:: Prompt ::
Without any images, write the listing below out word for word.

:: Input for this task ::
Content starts
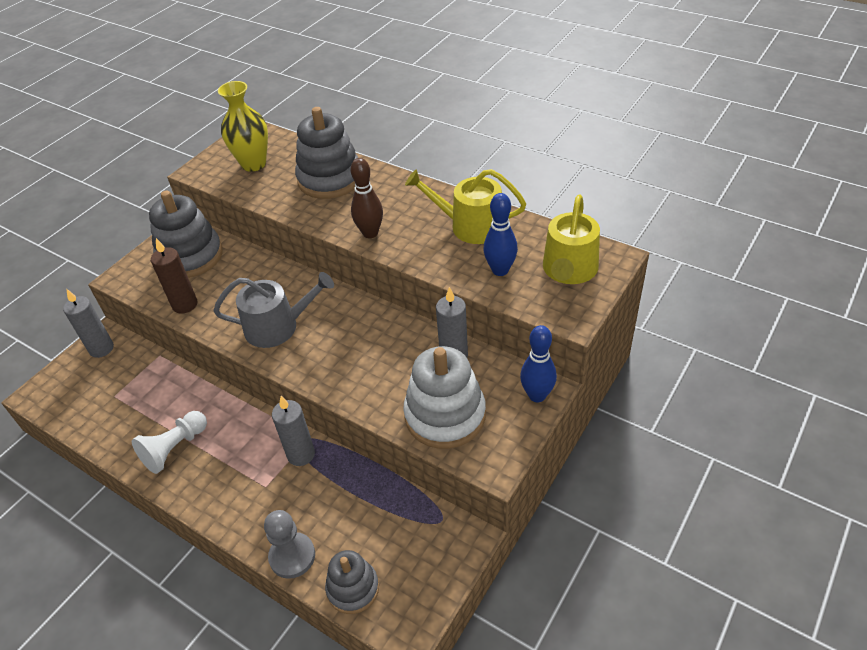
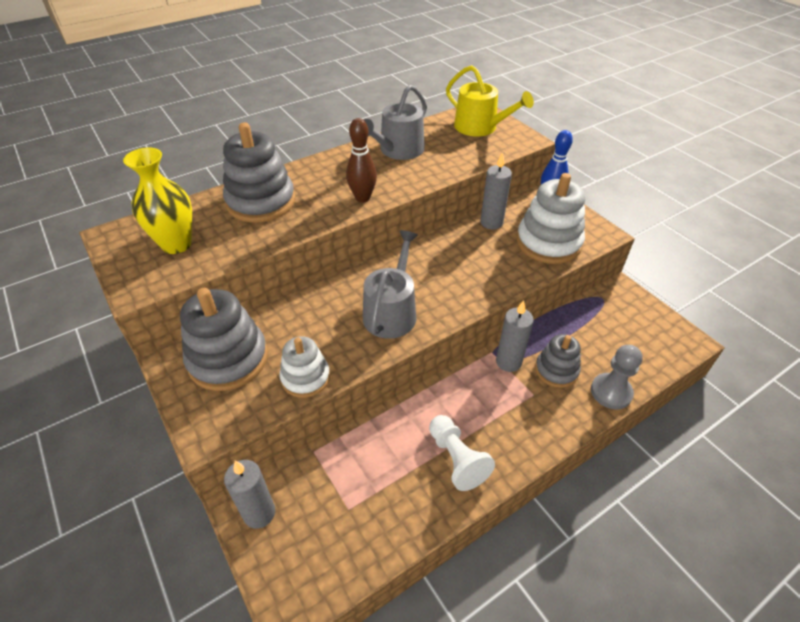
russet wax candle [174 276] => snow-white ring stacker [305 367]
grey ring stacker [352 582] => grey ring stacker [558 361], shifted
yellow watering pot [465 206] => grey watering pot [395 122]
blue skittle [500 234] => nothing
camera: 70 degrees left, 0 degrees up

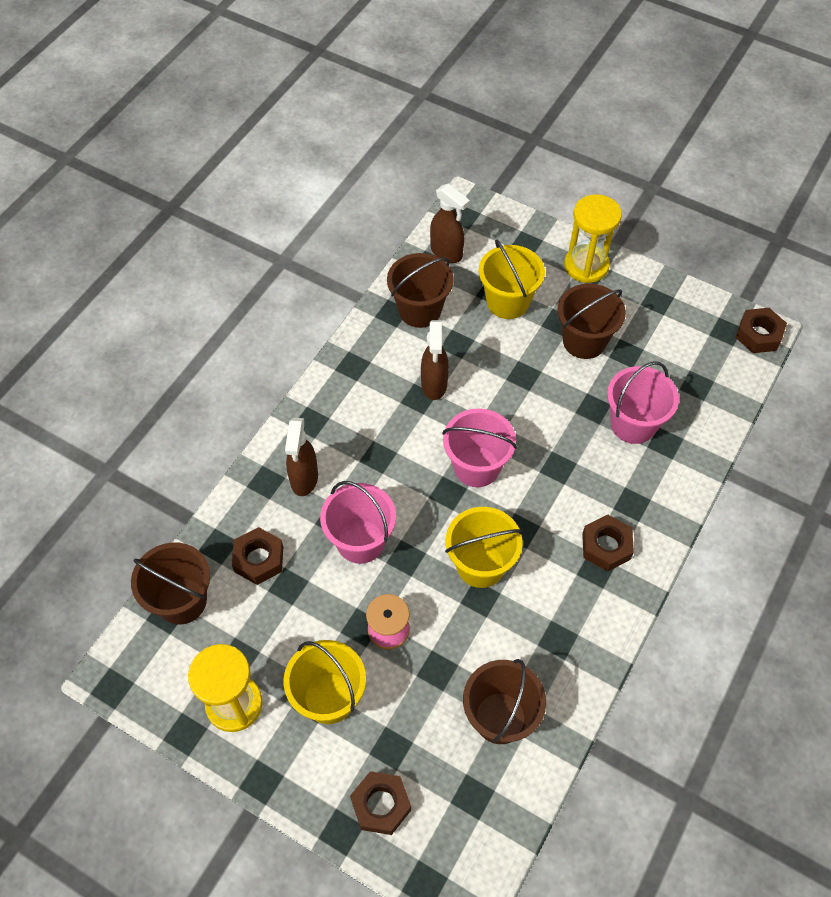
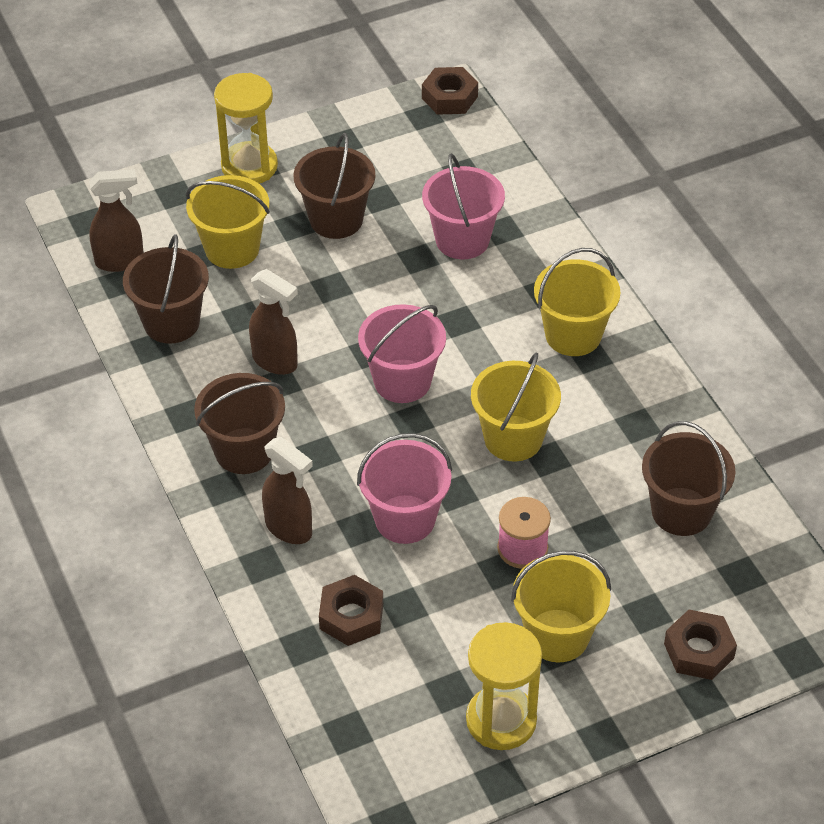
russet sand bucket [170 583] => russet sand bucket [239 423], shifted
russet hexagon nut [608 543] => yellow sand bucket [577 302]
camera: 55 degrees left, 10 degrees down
Content ends
:: Response ::
russet wax candle [174 276] => snow-white ring stacker [305 367]
grey ring stacker [352 582] => grey ring stacker [558 361], shifted
yellow watering pot [465 206] => grey watering pot [395 122]
blue skittle [500 234] => nothing
camera: 70 degrees left, 0 degrees up

russet sand bucket [170 583] => russet sand bucket [239 423], shifted
russet hexagon nut [608 543] => yellow sand bucket [577 302]
camera: 55 degrees left, 10 degrees down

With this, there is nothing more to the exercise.